#### BRIEF
Give again, word for word, each line below starting at the one that contains "pos1: [248, 184]" and ending at the one that contains "pos2: [727, 261]".

#### RECORDS SUPPLIED
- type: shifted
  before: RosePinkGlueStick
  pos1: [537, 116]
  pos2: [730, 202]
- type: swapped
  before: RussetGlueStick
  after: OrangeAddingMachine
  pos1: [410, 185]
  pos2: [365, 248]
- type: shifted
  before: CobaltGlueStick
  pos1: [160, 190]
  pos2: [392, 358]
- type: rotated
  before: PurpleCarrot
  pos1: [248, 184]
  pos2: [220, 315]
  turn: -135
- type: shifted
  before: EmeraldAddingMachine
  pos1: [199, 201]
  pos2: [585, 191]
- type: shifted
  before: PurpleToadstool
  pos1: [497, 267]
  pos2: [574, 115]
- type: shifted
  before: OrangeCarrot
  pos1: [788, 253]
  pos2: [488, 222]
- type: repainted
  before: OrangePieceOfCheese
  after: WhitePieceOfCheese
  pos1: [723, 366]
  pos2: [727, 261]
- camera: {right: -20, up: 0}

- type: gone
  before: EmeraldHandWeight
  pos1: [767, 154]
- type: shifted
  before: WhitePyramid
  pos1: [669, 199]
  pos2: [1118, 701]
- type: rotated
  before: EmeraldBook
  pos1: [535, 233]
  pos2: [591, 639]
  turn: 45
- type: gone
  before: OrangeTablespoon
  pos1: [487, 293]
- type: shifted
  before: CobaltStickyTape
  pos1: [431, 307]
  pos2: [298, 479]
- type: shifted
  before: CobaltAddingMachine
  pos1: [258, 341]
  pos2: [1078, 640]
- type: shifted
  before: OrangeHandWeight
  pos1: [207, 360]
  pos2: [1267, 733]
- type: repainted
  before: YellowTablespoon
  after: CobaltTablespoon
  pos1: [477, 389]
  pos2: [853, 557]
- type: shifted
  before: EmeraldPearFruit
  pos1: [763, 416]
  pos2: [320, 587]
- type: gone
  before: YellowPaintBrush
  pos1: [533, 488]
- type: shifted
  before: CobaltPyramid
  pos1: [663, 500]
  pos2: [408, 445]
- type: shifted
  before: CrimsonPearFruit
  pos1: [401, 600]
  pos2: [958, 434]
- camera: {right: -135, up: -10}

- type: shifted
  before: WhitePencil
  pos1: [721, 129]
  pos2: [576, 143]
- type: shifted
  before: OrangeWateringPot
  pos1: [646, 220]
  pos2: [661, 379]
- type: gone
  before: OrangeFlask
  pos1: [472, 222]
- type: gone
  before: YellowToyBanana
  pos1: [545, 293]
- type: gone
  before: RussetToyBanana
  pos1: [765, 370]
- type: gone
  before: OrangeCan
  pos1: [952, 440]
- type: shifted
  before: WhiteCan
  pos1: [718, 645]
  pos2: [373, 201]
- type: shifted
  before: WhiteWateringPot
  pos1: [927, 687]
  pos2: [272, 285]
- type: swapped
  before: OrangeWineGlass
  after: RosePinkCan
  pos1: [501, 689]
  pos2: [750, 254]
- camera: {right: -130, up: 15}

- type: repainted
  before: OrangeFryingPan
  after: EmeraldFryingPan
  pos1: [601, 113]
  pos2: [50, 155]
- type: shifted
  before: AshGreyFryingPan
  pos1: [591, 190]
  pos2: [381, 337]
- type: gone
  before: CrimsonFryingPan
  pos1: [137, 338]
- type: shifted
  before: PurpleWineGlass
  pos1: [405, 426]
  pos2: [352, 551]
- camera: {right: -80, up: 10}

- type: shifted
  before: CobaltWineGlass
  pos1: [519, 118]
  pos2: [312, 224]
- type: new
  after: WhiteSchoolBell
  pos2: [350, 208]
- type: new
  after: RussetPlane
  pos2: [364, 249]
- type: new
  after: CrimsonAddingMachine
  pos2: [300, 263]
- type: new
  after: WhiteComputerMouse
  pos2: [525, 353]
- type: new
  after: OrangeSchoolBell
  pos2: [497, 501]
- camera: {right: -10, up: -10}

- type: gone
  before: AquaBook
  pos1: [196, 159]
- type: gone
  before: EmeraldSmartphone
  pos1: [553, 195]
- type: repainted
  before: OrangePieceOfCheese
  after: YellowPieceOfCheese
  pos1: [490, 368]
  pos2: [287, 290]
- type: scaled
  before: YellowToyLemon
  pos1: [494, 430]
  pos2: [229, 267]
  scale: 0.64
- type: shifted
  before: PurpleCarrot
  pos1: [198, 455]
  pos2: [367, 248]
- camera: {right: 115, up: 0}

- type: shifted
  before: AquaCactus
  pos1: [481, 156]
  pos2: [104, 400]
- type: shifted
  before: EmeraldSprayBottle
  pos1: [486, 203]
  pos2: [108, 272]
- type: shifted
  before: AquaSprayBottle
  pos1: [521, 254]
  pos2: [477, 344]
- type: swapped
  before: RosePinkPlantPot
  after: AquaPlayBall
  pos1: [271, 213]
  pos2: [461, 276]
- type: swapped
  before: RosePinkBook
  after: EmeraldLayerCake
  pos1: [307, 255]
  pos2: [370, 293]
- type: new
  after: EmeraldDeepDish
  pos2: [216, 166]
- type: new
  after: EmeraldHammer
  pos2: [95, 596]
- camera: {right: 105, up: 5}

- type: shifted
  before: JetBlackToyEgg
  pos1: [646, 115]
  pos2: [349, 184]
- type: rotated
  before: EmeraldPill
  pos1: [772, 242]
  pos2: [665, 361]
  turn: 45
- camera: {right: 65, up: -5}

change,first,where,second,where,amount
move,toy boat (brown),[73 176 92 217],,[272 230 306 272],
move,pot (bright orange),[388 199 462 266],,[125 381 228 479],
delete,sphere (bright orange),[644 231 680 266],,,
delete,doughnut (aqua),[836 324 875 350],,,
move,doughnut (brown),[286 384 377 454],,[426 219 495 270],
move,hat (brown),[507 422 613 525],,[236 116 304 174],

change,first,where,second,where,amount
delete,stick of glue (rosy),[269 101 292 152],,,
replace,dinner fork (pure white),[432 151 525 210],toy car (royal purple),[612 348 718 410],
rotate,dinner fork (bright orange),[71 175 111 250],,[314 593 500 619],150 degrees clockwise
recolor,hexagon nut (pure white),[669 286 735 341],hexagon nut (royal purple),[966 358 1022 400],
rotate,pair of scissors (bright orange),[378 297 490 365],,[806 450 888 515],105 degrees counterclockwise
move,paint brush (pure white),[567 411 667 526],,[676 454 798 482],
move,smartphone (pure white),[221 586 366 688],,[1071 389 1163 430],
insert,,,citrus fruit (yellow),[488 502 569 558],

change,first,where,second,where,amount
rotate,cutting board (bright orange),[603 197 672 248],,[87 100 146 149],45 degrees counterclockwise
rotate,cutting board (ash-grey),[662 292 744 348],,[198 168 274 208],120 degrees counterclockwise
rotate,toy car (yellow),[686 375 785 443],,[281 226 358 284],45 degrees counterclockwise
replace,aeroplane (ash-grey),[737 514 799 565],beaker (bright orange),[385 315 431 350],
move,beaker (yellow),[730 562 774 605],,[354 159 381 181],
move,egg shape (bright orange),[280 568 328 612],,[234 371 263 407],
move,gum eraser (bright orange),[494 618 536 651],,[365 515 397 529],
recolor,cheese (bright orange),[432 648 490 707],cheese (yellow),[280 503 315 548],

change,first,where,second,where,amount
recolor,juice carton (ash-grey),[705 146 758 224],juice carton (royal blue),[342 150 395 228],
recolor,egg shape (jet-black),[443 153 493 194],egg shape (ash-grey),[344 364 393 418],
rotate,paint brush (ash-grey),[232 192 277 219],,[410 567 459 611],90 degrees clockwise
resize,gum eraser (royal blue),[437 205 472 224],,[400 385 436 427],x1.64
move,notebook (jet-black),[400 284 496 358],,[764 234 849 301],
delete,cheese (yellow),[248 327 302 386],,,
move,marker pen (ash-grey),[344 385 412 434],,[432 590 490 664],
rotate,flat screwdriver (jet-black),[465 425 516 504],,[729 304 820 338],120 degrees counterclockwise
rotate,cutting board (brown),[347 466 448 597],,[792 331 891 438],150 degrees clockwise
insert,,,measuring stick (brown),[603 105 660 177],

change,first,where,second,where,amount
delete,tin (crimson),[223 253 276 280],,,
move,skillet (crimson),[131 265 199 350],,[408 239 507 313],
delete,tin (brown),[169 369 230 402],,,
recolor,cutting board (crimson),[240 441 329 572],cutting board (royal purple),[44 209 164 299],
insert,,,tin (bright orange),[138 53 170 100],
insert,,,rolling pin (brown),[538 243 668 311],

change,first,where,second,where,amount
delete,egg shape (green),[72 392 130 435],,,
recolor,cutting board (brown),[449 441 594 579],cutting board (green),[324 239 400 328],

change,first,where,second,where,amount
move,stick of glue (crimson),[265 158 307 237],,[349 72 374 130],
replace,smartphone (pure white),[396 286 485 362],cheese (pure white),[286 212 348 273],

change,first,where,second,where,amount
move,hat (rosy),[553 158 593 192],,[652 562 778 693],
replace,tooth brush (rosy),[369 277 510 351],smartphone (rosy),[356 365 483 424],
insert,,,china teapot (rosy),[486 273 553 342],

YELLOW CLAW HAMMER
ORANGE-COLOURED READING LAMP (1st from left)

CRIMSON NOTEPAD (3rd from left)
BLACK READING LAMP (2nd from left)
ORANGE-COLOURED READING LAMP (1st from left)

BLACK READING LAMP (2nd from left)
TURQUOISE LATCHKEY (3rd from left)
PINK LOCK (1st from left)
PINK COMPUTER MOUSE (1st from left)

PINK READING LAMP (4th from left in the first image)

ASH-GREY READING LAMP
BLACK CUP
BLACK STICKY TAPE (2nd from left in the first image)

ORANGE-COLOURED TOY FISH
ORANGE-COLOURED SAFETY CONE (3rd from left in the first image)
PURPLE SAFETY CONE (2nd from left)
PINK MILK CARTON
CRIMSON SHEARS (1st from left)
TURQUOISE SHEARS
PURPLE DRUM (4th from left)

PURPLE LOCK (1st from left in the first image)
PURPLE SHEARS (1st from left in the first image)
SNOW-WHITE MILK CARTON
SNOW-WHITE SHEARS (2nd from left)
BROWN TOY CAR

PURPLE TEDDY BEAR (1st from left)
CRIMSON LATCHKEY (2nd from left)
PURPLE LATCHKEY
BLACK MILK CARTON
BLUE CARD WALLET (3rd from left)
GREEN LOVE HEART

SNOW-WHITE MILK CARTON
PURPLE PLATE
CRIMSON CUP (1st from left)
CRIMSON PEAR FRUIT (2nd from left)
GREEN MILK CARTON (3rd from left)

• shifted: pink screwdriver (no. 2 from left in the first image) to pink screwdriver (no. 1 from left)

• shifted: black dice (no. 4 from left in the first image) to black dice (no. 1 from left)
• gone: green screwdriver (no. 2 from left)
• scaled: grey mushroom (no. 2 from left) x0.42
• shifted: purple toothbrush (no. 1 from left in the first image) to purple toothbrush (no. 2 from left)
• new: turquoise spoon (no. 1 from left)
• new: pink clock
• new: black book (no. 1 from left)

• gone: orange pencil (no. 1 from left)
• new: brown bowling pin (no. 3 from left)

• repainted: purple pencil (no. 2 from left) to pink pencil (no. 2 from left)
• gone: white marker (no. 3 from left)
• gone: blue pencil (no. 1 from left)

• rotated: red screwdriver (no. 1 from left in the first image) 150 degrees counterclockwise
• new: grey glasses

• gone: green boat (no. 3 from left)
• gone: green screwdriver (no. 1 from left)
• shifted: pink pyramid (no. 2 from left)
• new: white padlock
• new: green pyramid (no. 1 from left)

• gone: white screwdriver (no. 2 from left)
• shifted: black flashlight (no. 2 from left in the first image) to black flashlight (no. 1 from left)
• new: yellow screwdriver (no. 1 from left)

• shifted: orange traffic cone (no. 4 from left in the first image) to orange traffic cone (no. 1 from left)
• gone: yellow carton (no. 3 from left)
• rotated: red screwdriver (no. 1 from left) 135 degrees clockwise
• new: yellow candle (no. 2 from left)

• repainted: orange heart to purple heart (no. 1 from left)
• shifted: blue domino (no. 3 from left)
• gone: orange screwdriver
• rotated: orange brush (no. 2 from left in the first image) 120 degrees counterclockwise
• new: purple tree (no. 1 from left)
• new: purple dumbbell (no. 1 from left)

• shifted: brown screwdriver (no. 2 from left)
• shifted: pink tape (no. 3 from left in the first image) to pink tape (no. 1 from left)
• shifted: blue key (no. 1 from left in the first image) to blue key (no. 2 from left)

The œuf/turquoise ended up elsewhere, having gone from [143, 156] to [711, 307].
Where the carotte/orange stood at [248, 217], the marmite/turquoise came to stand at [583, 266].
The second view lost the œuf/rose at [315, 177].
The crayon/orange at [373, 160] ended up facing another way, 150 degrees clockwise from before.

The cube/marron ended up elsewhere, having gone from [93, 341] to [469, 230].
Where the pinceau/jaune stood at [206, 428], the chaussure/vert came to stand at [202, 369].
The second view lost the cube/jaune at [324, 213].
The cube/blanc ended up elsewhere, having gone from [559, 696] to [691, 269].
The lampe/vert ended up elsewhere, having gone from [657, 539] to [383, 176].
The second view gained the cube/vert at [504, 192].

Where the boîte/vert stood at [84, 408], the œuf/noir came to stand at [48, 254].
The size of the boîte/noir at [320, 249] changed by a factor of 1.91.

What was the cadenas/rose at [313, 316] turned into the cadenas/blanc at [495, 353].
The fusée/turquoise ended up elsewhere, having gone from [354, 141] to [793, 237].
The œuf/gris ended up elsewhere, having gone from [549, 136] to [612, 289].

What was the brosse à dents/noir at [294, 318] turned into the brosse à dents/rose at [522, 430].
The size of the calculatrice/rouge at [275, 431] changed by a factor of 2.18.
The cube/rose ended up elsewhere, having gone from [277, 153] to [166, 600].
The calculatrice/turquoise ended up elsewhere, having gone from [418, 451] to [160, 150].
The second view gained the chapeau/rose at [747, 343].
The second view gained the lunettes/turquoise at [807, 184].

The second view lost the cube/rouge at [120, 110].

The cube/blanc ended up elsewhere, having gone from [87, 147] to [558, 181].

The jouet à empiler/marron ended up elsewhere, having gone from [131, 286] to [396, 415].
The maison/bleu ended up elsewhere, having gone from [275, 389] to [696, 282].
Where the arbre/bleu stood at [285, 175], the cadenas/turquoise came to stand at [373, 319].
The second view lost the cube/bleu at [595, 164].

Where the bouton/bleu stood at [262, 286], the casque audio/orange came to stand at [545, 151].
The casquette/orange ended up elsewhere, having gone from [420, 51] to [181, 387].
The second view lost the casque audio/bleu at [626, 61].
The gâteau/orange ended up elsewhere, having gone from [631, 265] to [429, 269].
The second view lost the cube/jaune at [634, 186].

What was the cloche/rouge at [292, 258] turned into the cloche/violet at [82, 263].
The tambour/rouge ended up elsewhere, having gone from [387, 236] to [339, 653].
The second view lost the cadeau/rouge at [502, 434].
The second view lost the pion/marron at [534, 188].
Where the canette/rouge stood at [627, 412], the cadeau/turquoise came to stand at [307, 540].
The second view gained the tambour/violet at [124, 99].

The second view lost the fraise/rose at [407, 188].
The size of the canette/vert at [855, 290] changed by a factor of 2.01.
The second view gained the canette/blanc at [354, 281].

#### RESULT BELOW
  pos1: [248, 184]
  pos2: [220, 315]
  turn: -135
- type: shifted
  before: EmeraldAddingMachine
  pos1: [199, 201]
  pos2: [585, 191]
- type: shifted
  before: PurpleToadstool
  pos1: [497, 267]
  pos2: [574, 115]
- type: shifted
  before: OrangeCarrot
  pos1: [788, 253]
  pos2: [488, 222]
- type: repainted
  before: OrangePieceOfCheese
  after: WhitePieceOfCheese
  pos1: [723, 366]
  pos2: [727, 261]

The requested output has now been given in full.